--- Start ---
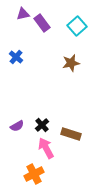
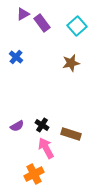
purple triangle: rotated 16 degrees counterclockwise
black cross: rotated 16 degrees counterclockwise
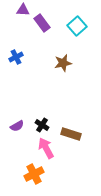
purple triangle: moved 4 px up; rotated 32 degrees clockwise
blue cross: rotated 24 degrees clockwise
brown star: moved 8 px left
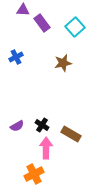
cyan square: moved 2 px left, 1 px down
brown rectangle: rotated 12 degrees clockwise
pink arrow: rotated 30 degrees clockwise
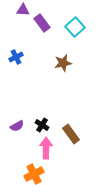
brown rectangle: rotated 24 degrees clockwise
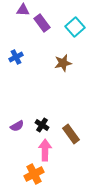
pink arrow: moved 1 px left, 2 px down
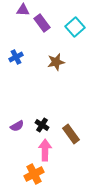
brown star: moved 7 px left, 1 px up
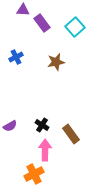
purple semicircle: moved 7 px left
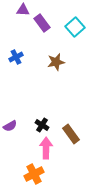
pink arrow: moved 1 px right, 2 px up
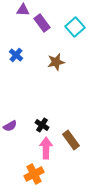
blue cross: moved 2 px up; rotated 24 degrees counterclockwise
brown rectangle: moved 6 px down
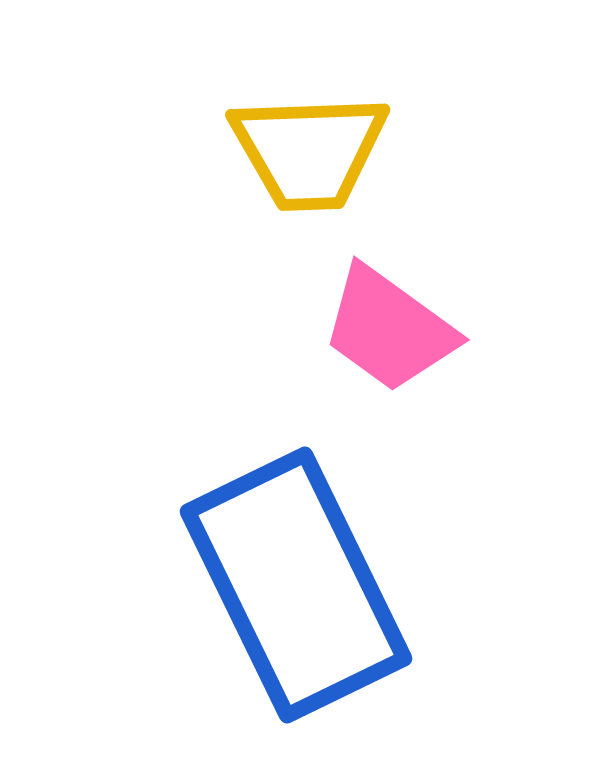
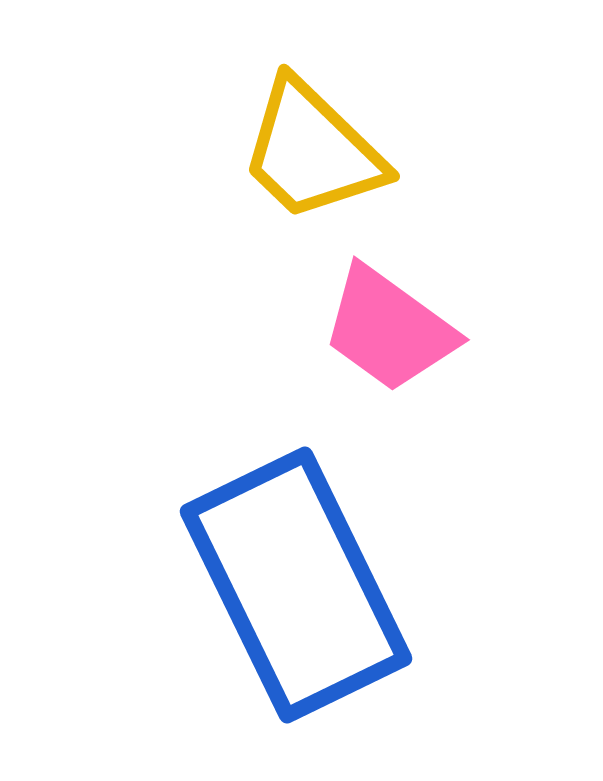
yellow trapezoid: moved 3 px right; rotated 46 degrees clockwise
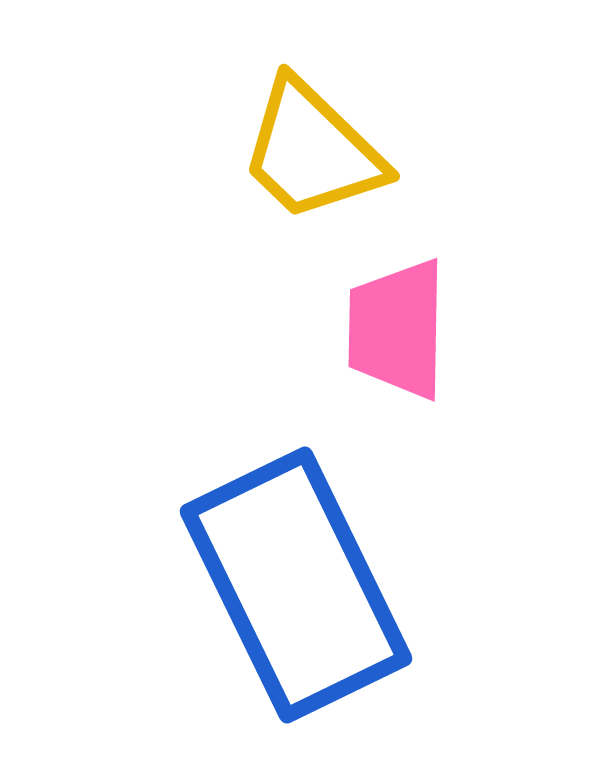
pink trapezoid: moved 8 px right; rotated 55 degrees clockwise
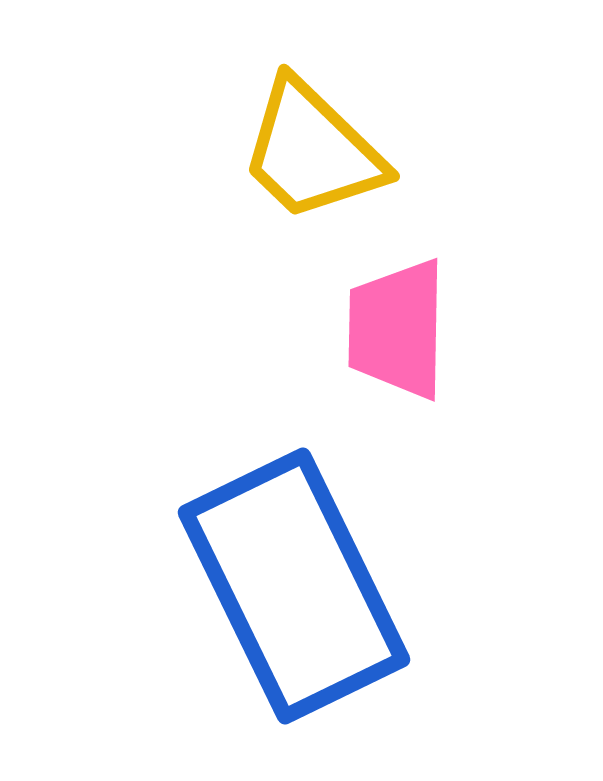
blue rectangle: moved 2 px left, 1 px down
--- End ---
= Requirement =
Copy out the lines of every entry with each "brown rectangle" renamed to "gray rectangle" and everything else unchanged, omitting the picture lines.

= Solution to this task =
purple triangle: rotated 16 degrees counterclockwise
black cross: rotated 16 degrees counterclockwise
purple triangle: moved 4 px up; rotated 32 degrees clockwise
blue cross: rotated 24 degrees clockwise
brown star: moved 8 px left
cyan square: moved 2 px left, 1 px down
gray rectangle: rotated 12 degrees clockwise
pink arrow: rotated 30 degrees clockwise
gray rectangle: rotated 24 degrees clockwise
pink arrow: moved 1 px left, 2 px down
brown star: moved 7 px left, 1 px up
purple semicircle: moved 7 px left
pink arrow: moved 1 px right, 2 px up
blue cross: moved 2 px up; rotated 24 degrees counterclockwise
gray rectangle: moved 6 px down
yellow trapezoid: moved 3 px right; rotated 46 degrees clockwise
pink trapezoid: moved 8 px right; rotated 55 degrees clockwise
blue rectangle: moved 2 px left, 1 px down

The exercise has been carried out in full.